_ACTION ITEM_
All lines that hold the string "none" should be copied. Find them in the listing below.

_DATA TO EXAMINE_
****************************************
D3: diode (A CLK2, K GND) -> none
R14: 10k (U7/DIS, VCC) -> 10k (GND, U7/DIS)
****************************************
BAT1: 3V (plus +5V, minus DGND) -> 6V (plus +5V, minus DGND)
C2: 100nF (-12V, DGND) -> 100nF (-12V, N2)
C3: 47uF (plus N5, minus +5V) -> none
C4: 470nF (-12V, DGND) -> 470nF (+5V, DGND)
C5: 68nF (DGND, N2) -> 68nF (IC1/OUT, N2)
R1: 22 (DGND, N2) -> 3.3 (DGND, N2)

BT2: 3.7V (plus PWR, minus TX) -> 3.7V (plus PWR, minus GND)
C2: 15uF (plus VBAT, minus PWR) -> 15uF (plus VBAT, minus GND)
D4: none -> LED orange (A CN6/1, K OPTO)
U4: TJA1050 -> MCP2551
****************************************
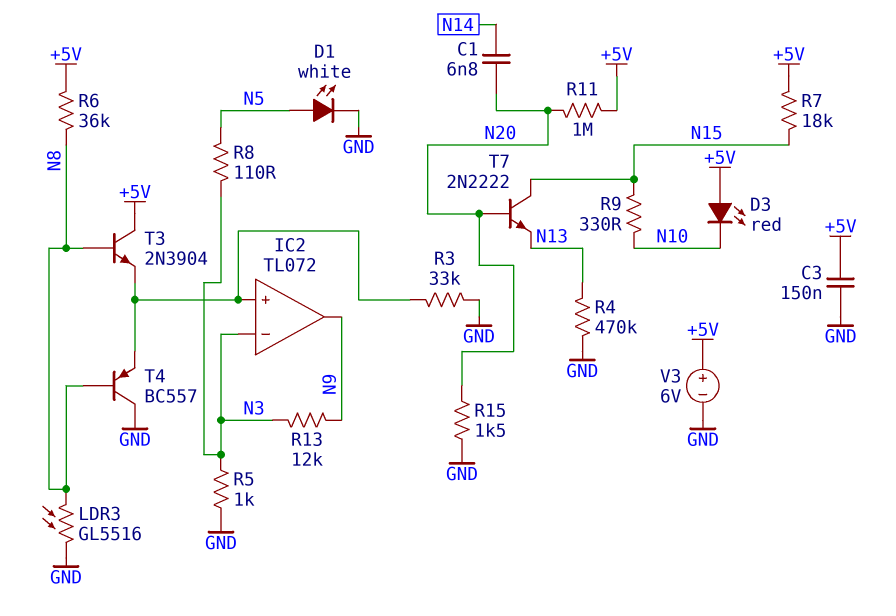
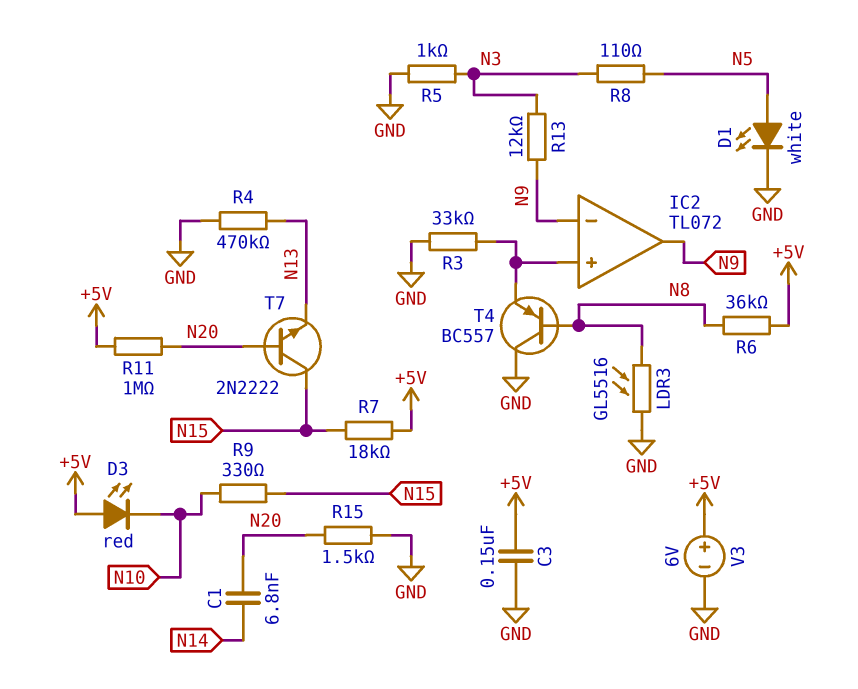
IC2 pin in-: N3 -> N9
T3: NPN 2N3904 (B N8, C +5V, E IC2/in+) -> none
****************************************
_SOLUTION FOR THIS PROBLEM_
D3: diode (A CLK2, K GND) -> none
C3: 47uF (plus N5, minus +5V) -> none
D4: none -> LED orange (A CN6/1, K OPTO)
T3: NPN 2N3904 (B N8, C +5V, E IC2/in+) -> none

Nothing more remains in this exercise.